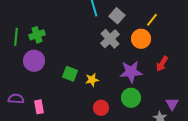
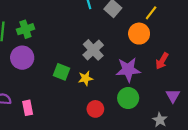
gray cross: (110, 39) -> (93, 50), moved
purple triangle: (172, 104) -> (173, 96), moved

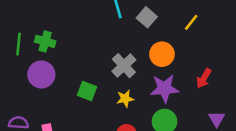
green cross: (25, 29) -> (45, 41), turned 35
orange circle: (139, 34) -> (162, 54), moved
yellow star: (86, 78) -> (125, 99), moved

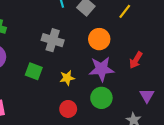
gray cross: (124, 66) -> (53, 40), moved, turned -30

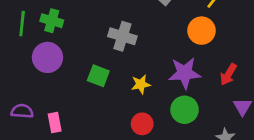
orange circle: (99, 39) -> (202, 31), moved
red arrow: (136, 60) -> (228, 74), moved

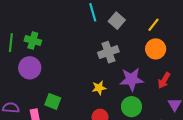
orange circle: (202, 31) -> (156, 49), moved
gray cross: (122, 36) -> (108, 52), moved, turned -36
green square: (98, 76) -> (53, 101), moved

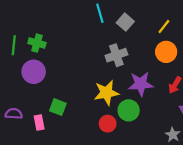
yellow star: (99, 88) -> (106, 93), size x1.6
green circle: (131, 107) -> (129, 110), moved

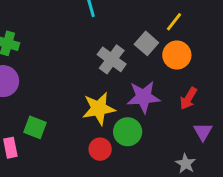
gray square: (125, 22) -> (146, 43), moved
gray cross: (116, 55) -> (112, 59), turned -35

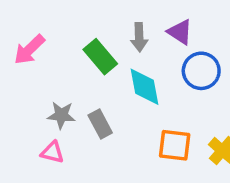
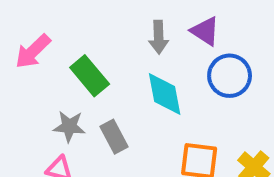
green rectangle: (100, 57) -> (90, 76), moved

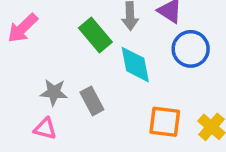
green rectangle: (90, 76) -> (95, 35), moved

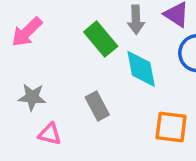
gray star: (54, 92) -> (32, 97), moved

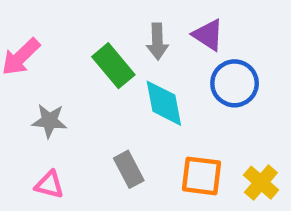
gray star: (32, 97) -> (49, 121), moved
gray rectangle: (97, 106) -> (129, 169), moved

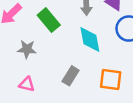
green rectangle: (113, 66) -> (49, 20), moved
gray rectangle: (129, 169) -> (71, 76), turned 60

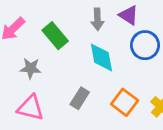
orange square: (111, 79) -> (125, 102), turned 30
pink triangle: (27, 84) -> (31, 108), size x1.5

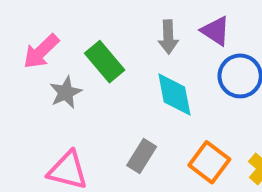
gray star: (31, 68) -> (66, 92), moved, turned -30

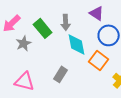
gray arrow: (168, 37) -> (66, 22), moved
orange square: (209, 162) -> (99, 60), moved

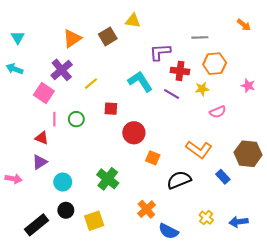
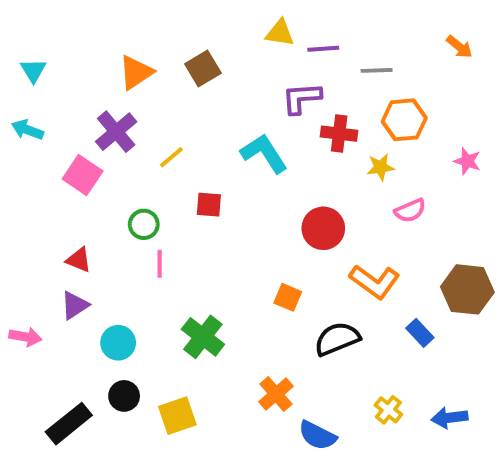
yellow triangle: (133, 21) -> (280, 33), moved
purple line: (172, 94) -> (323, 49), moved, turned -35
pink line: (54, 119) -> (160, 264), moved
red circle: (134, 133) -> (323, 228), moved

__Exercise instructions__: Please go through the data above and copy each line containing the word "triangle".

__Output of the task__:
purple triangle: (172, 104) -> (173, 96), moved
pink triangle: (27, 84) -> (31, 108), size x1.5
yellow triangle: (133, 21) -> (280, 33), moved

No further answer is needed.